▸ **Data to use**:
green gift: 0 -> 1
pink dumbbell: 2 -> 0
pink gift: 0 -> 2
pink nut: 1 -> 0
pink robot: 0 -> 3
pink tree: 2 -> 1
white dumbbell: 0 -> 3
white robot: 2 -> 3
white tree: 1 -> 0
--
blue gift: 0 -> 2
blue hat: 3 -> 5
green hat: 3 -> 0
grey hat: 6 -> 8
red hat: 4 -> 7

▸ **Task statement**: Find the line with "green gift: 0 -> 1" in the material above. Reproduce it and each line after it up to and including the line with "white tree: 1 -> 0".

▸ **Answer to the problem**:
green gift: 0 -> 1
pink dumbbell: 2 -> 0
pink gift: 0 -> 2
pink nut: 1 -> 0
pink robot: 0 -> 3
pink tree: 2 -> 1
white dumbbell: 0 -> 3
white robot: 2 -> 3
white tree: 1 -> 0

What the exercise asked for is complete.